● Activity:
Look through the material below and give the number of lines holding "grey", with no other words.
*** Supplied entries ***
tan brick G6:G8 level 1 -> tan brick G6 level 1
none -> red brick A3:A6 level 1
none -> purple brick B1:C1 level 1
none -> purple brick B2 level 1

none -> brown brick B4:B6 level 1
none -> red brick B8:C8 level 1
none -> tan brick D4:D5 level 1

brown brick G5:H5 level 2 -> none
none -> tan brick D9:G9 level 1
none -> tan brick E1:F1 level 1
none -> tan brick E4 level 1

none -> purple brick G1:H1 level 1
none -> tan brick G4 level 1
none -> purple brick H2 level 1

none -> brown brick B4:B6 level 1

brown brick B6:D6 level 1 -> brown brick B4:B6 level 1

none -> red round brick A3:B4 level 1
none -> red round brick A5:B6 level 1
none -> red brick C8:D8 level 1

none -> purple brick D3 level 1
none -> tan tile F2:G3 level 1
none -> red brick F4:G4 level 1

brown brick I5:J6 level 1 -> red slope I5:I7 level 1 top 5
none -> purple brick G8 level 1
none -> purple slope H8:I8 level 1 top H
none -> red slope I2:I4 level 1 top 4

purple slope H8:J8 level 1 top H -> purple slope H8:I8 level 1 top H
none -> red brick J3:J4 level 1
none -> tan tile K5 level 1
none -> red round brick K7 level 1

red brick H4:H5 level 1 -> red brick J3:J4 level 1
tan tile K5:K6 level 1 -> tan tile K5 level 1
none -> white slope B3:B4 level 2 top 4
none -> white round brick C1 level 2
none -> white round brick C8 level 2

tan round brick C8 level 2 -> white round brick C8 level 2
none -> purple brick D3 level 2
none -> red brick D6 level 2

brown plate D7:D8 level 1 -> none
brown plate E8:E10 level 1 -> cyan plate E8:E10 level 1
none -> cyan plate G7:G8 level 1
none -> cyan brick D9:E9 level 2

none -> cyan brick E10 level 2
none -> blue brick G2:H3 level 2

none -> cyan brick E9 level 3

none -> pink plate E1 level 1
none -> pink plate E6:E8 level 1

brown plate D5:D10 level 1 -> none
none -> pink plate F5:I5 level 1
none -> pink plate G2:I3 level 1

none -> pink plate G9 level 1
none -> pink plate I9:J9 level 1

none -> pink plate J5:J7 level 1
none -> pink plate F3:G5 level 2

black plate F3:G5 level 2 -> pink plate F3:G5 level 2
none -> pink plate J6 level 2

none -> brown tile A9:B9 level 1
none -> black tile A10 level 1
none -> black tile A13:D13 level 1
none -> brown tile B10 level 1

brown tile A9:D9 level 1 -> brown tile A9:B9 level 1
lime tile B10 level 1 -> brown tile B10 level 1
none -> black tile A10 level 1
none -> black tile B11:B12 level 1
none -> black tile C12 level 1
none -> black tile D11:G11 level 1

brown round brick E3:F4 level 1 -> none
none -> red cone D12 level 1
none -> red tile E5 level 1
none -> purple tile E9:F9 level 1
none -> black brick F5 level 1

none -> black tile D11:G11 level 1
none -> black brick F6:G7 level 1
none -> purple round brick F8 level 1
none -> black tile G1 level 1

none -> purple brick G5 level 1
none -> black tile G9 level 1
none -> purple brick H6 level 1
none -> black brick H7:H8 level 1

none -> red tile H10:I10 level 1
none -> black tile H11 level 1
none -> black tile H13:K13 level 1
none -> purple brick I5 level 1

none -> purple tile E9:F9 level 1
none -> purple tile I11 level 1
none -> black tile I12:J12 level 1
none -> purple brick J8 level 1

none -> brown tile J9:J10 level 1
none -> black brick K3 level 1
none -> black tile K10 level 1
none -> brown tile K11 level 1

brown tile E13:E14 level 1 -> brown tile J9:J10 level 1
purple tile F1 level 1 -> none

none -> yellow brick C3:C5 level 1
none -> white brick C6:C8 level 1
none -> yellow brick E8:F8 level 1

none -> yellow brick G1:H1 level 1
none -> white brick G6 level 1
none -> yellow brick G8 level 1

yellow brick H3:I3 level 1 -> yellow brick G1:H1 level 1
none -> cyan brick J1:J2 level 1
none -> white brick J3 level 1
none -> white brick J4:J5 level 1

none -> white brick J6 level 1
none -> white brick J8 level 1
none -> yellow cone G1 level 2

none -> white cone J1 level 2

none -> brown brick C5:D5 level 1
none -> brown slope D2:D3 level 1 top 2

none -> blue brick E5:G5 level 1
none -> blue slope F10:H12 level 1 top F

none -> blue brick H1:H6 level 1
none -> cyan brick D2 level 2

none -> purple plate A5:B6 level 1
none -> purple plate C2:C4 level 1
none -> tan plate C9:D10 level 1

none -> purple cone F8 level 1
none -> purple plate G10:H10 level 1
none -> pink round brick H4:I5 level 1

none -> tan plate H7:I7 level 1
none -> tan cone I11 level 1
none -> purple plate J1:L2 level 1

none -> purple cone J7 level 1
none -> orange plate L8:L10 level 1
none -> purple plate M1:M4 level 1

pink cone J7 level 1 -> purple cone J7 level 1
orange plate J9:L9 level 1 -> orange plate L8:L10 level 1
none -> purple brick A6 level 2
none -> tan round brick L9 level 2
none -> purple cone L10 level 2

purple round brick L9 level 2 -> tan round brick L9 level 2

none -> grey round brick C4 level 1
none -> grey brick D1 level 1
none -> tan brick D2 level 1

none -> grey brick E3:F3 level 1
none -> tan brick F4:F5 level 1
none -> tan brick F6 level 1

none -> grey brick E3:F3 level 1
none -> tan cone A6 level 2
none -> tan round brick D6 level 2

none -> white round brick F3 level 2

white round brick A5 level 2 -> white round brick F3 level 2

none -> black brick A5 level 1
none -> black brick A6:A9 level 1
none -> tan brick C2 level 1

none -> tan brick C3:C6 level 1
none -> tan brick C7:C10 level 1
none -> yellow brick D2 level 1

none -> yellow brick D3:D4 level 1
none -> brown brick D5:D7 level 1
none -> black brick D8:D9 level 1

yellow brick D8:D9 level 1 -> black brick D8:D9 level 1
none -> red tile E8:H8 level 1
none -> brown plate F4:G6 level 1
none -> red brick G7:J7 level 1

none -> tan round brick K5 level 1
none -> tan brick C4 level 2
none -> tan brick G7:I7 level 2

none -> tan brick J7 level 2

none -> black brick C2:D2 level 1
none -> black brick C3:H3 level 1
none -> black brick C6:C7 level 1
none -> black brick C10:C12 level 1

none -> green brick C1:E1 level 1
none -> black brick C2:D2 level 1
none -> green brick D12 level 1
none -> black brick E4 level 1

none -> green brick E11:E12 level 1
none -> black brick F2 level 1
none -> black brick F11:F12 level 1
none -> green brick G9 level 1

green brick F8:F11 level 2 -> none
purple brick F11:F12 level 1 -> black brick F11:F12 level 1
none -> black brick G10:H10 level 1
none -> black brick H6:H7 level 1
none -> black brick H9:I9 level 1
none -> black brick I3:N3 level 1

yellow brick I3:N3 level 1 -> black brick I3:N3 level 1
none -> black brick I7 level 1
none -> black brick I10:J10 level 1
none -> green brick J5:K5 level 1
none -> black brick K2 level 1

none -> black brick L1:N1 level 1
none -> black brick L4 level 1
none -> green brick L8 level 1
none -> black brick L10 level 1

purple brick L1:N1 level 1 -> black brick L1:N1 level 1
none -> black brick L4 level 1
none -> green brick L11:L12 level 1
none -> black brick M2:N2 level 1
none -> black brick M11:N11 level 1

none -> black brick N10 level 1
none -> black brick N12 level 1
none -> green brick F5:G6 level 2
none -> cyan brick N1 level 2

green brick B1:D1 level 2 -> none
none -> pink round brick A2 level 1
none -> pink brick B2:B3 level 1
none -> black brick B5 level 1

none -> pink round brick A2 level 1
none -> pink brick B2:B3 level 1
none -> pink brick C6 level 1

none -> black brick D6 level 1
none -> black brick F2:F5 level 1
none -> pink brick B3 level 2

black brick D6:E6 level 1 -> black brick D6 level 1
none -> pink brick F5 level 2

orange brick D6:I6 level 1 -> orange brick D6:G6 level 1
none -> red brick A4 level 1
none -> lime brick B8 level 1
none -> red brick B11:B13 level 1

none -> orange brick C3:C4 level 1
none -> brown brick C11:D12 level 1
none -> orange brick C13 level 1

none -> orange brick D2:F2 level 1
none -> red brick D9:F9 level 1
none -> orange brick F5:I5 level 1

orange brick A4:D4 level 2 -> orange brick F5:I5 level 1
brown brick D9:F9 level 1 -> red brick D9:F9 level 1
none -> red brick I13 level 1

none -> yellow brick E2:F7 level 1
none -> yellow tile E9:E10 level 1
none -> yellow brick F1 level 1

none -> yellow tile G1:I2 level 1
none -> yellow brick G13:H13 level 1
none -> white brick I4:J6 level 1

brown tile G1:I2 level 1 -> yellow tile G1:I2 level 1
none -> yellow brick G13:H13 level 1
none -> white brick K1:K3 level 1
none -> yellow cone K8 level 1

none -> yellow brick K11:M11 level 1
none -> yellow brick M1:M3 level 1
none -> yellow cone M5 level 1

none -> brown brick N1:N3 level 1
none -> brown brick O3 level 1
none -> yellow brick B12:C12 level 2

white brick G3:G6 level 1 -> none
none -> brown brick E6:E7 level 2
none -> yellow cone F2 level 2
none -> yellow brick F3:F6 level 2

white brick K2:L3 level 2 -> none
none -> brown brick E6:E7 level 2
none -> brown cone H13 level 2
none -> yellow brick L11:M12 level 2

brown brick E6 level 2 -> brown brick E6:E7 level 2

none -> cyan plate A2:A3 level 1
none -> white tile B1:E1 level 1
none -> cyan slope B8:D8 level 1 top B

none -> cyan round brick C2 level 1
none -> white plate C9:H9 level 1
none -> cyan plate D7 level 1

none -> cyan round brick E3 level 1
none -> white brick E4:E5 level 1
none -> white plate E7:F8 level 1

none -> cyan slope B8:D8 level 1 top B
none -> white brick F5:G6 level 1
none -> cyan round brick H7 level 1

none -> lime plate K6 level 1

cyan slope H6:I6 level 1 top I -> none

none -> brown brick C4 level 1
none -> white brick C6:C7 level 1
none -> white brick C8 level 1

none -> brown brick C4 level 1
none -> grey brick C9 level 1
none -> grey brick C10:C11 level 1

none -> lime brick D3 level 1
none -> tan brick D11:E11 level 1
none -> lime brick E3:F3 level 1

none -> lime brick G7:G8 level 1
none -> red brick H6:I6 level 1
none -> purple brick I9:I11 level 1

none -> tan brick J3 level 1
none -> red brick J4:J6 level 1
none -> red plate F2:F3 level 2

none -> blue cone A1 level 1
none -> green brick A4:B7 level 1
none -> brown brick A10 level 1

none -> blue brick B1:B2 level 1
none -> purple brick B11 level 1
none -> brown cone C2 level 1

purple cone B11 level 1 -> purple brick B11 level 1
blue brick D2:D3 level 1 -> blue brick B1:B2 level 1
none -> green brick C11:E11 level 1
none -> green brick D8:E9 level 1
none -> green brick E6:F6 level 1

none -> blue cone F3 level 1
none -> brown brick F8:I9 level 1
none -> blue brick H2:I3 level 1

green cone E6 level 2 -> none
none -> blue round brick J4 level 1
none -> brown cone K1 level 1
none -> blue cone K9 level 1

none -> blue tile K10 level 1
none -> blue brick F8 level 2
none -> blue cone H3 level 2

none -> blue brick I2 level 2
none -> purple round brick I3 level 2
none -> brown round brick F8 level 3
*** End of Supplied entries ***
● Result of this task:
6